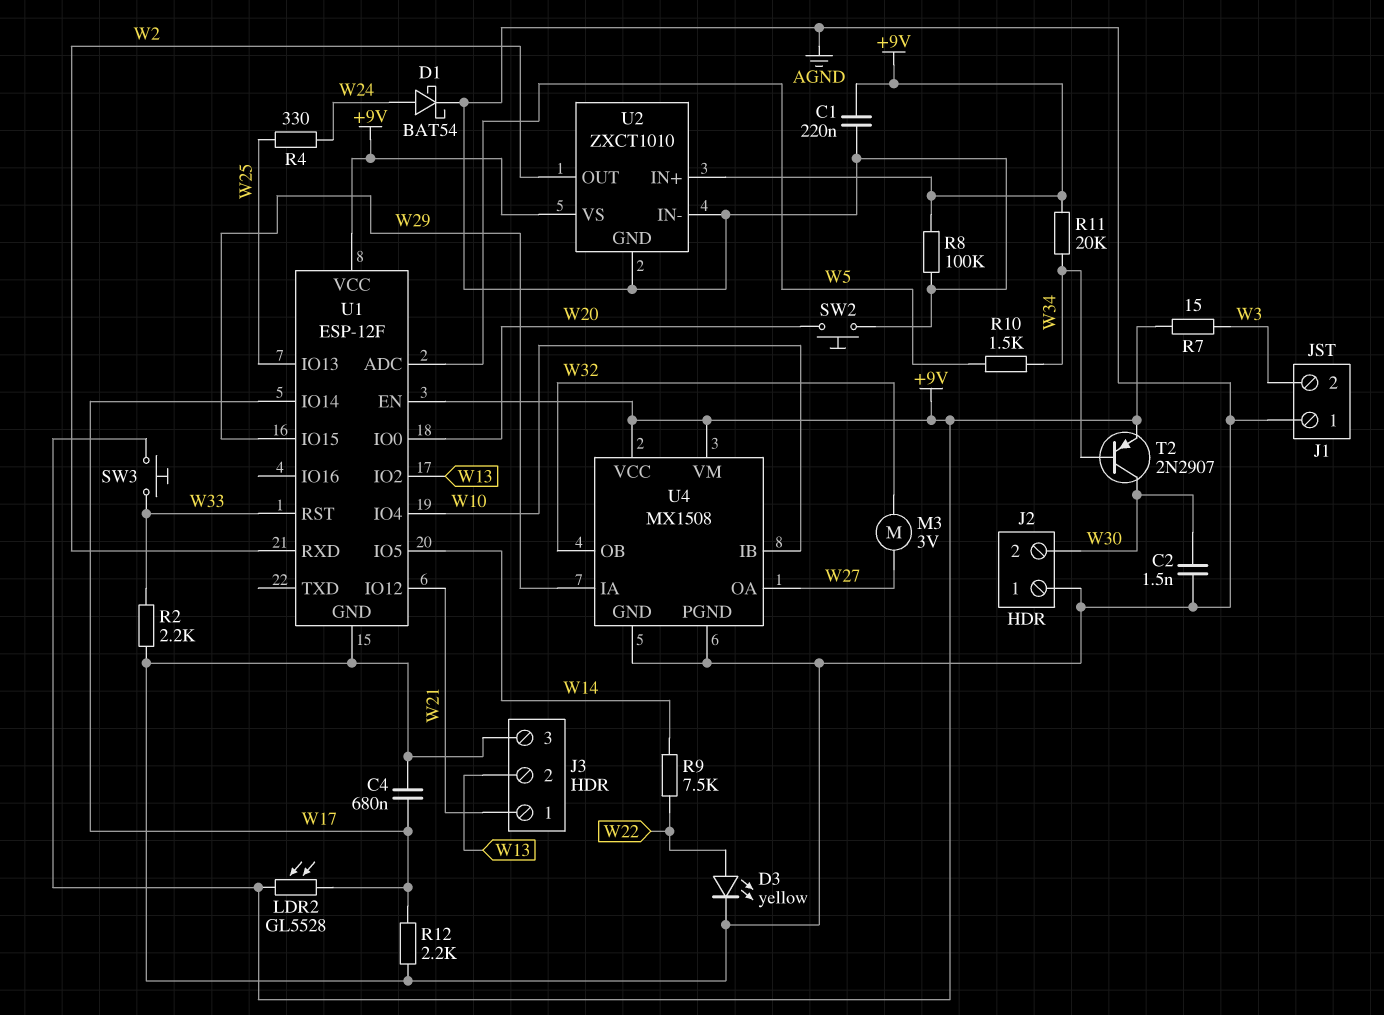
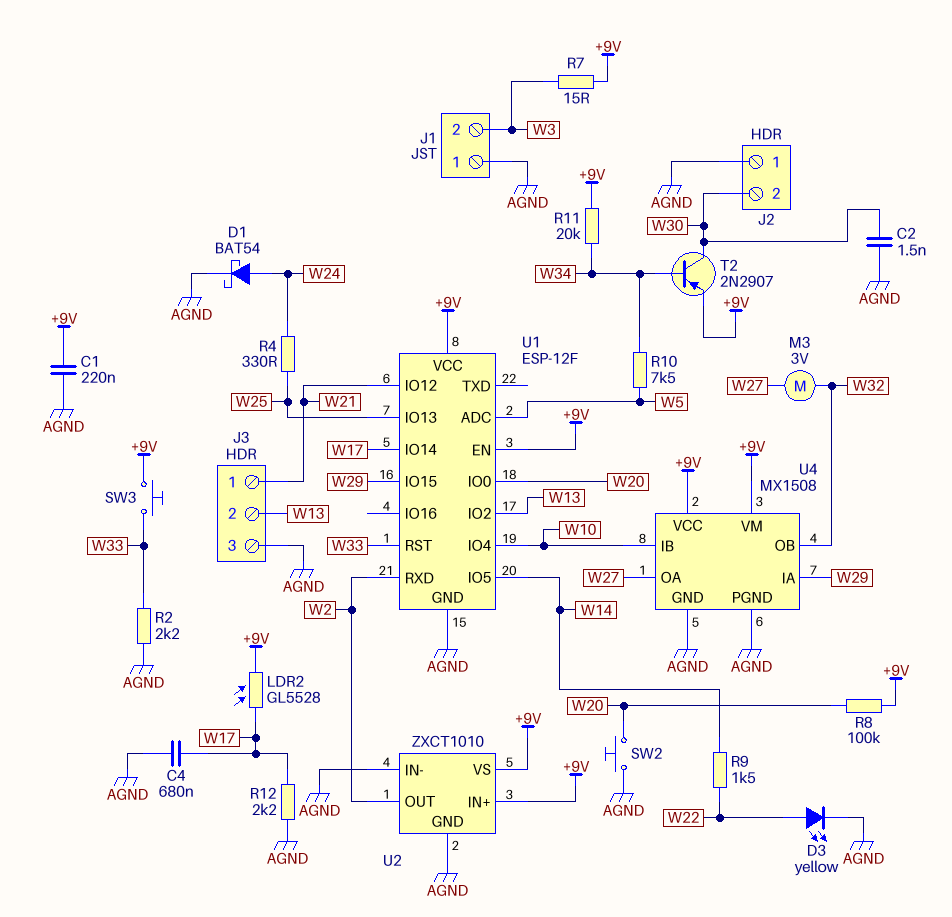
R8: 100k (+9V, AGND) -> 100k (+9V, W20)
R9: 7.5k (W14, W22) -> 1.5k (W14, W22)
R10: 1.5k (W5, W34) -> 7.5k (W5, W34)

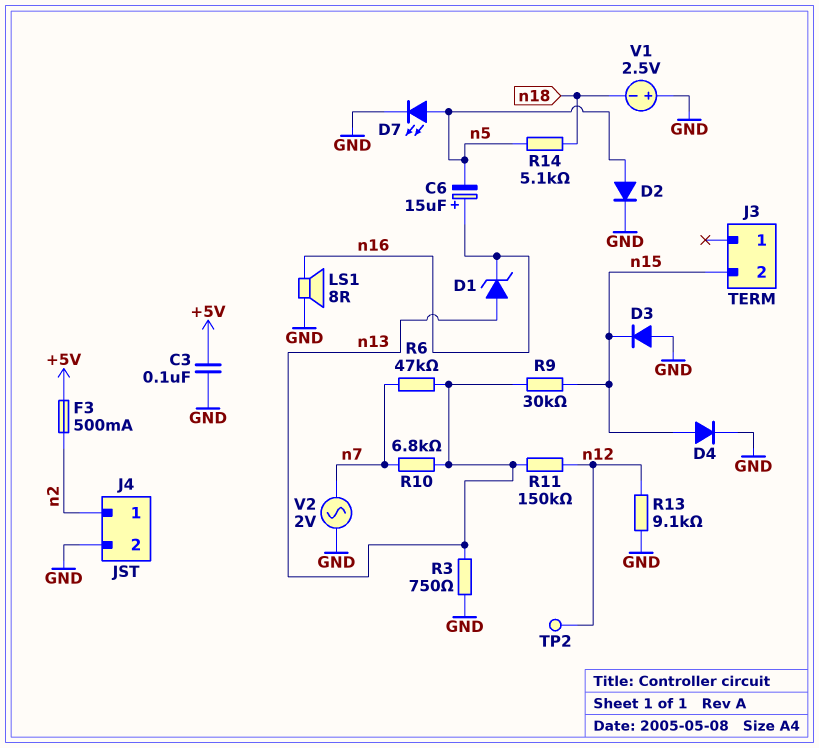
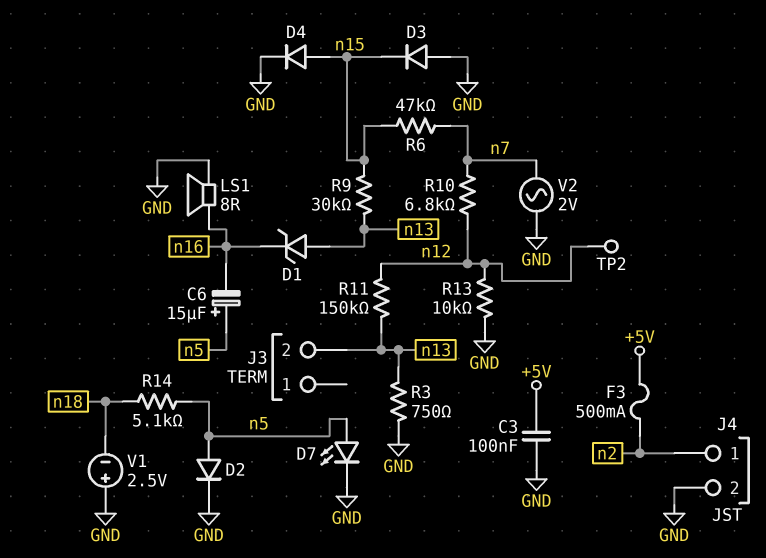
C6: 15uF (plus n16, minus n5) -> 15uF (plus n5, minus n16)
J3 pin 2: n15 -> n13
R6: 47k (n7, n13) -> 47k (n7, n15)
R10: 6.8k (n7, n13) -> 6.8k (n7, n12)
R13: 9.1k (GND, n12) -> 10k (GND, n12)

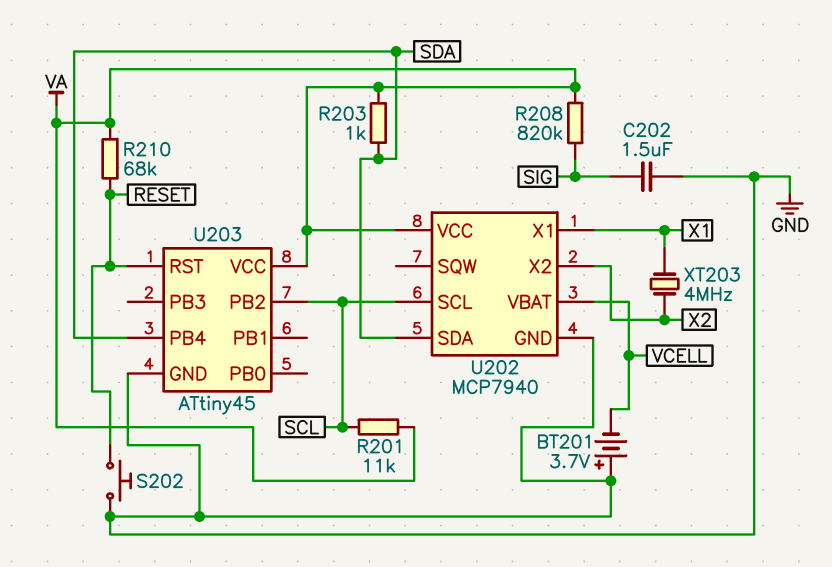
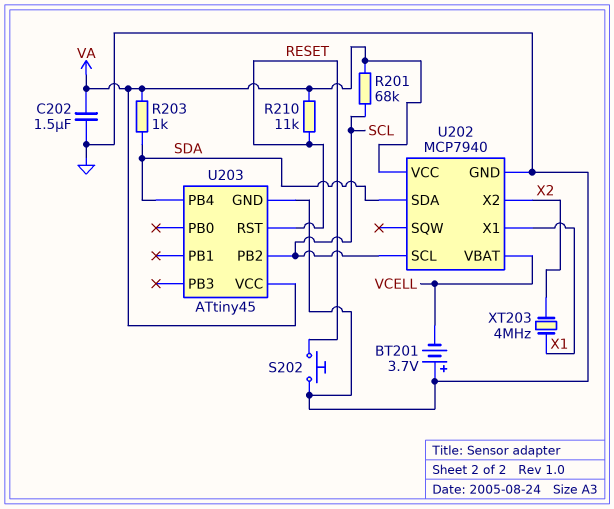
C202: 1.5uF (GND, SIG) -> 1.5uF (GND, VA)
R201: 11k (SCL, VA) -> 68k (SCL, VA)
R208: 820k (SIG, VA) -> none
R210: 68k (RESET, VA) -> 11k (RESET, VA)

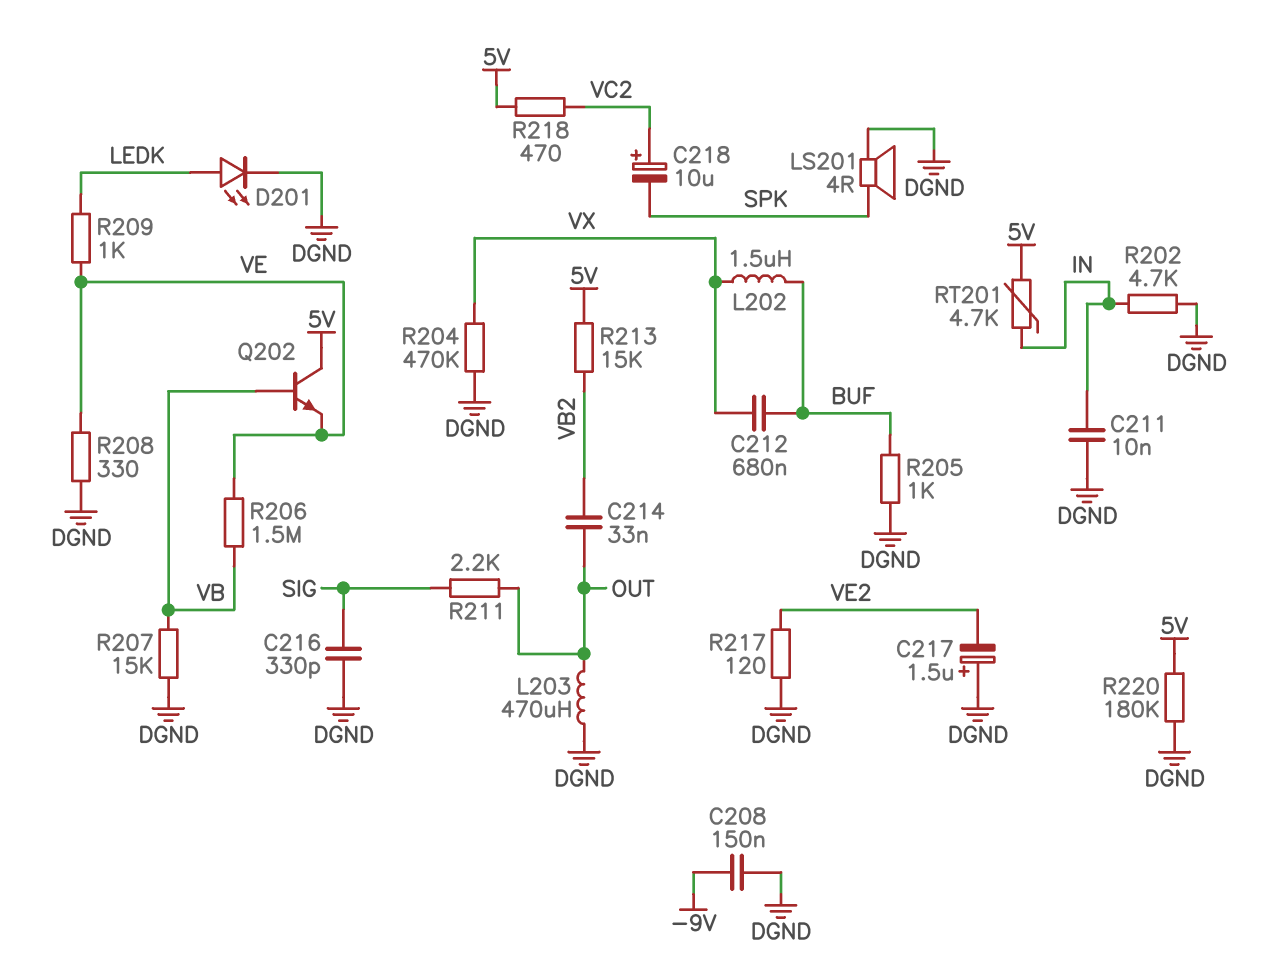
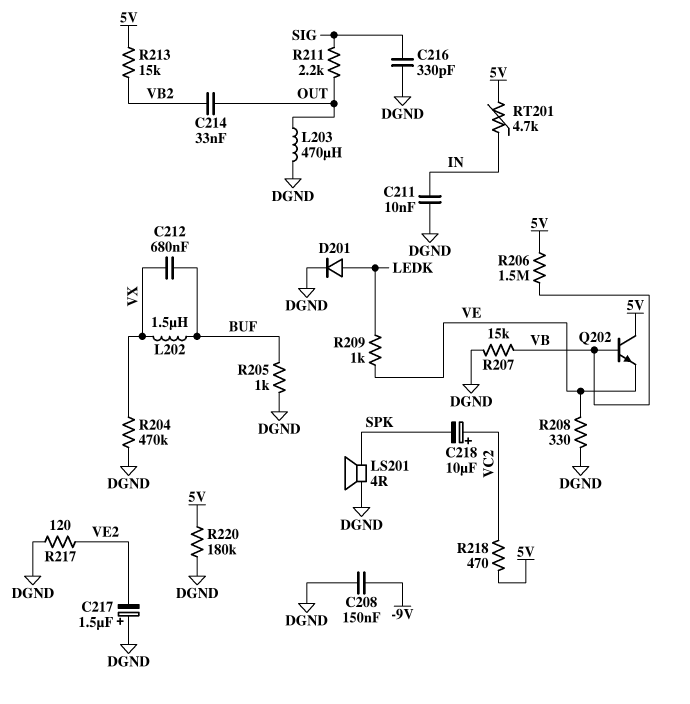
D201: LED (A LEDK, K DGND) -> diode (A LEDK, K DGND)
R202: 4.7k (DGND, IN) -> none
R206: 1.5M (VB, VE) -> 1.5M (5V, VB)

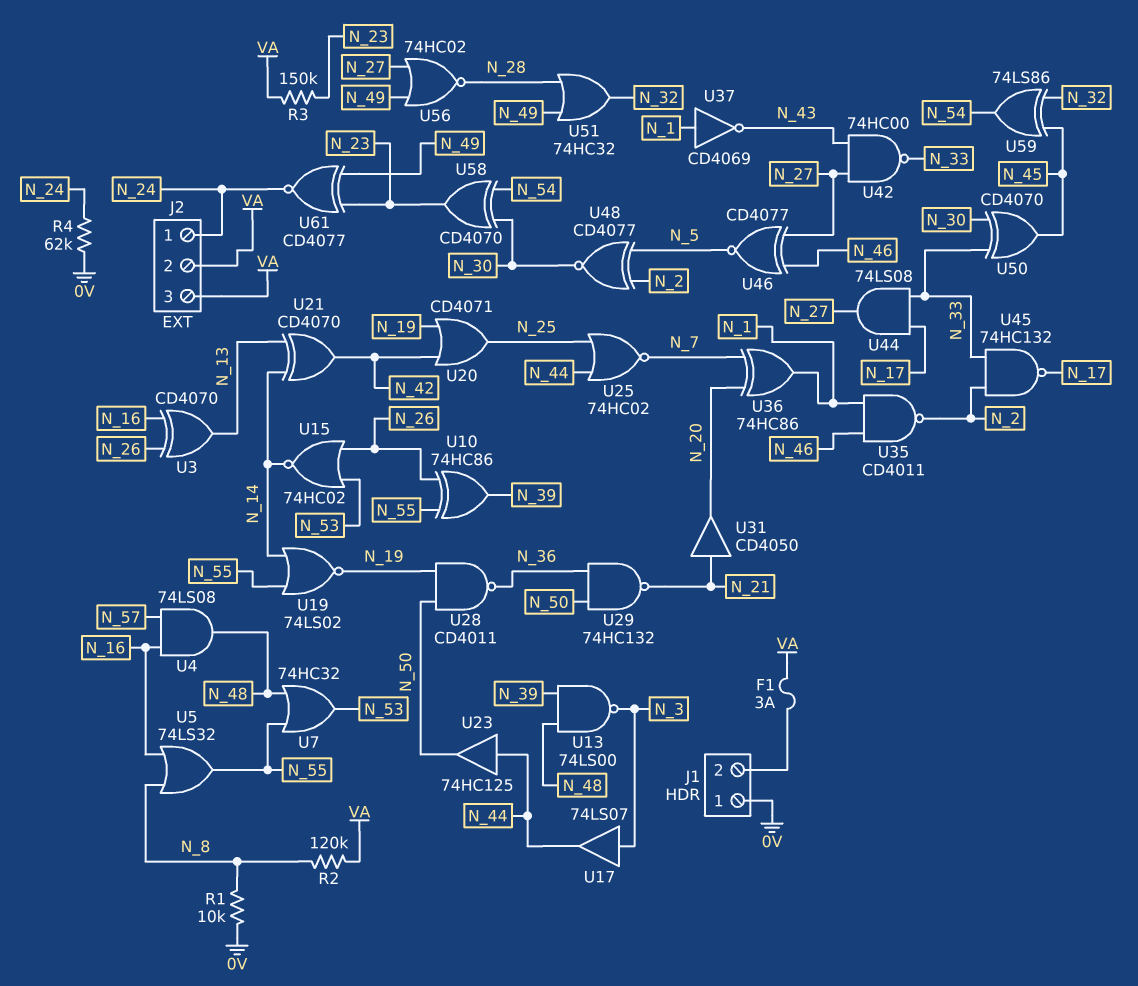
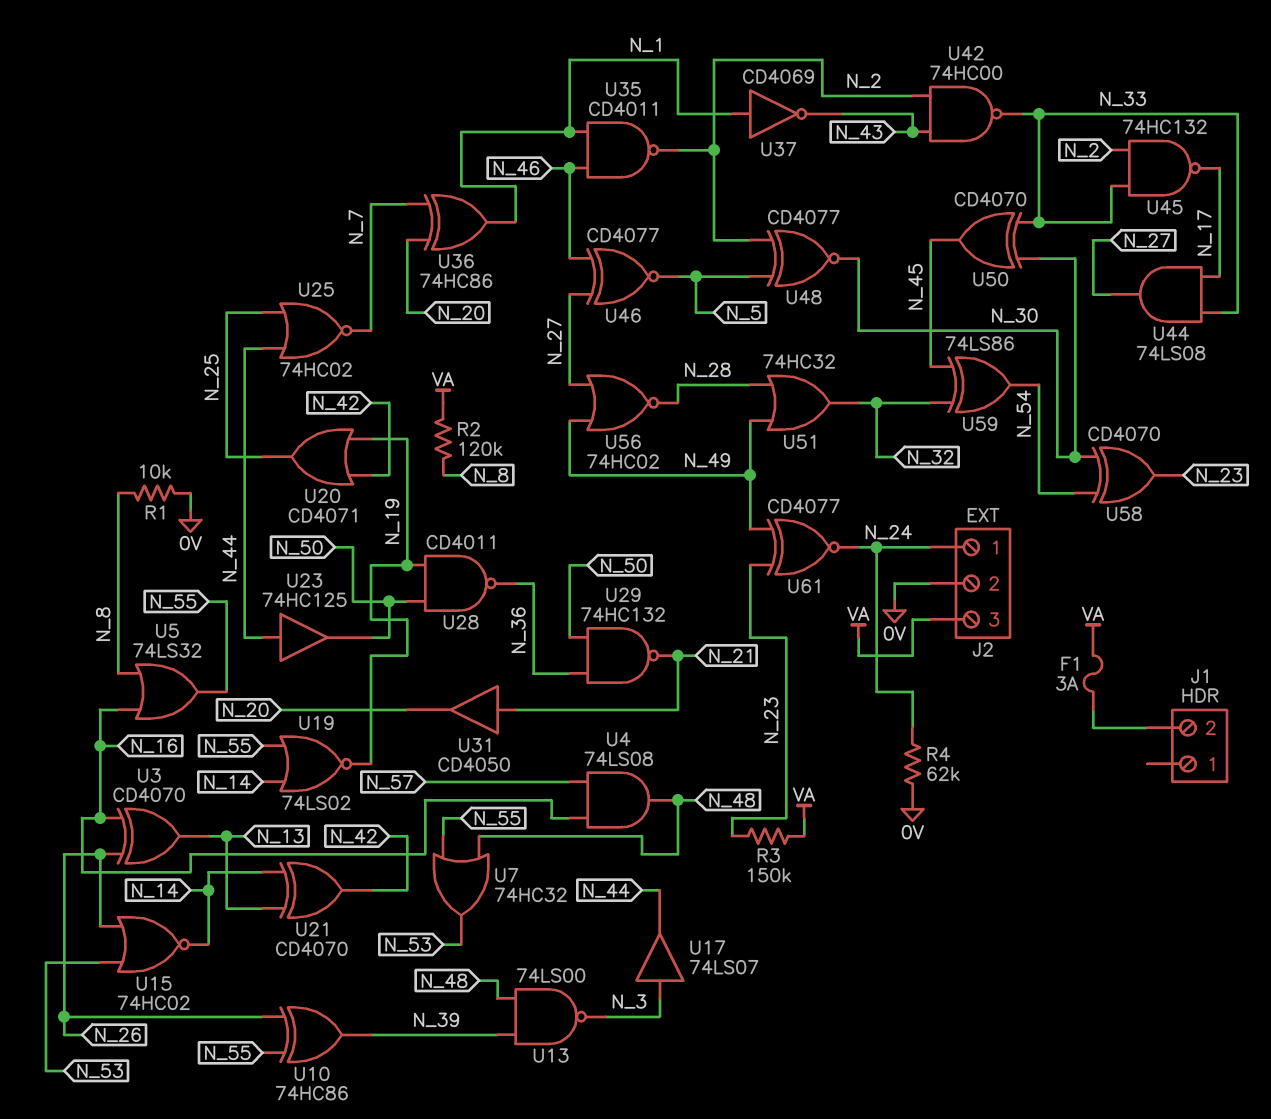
J1 pin 1: 0V -> none
J2 pin 2: VA -> 0V
U42: NAND 74HC00 (in N_27, in N_43, out N_33) -> NAND 74HC00 (in N_2, in N_43, out N_33)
──────
=== Required action ===
Your answer should be a single number: how many lines of the material contain the word "DGND".

=== Result ===
2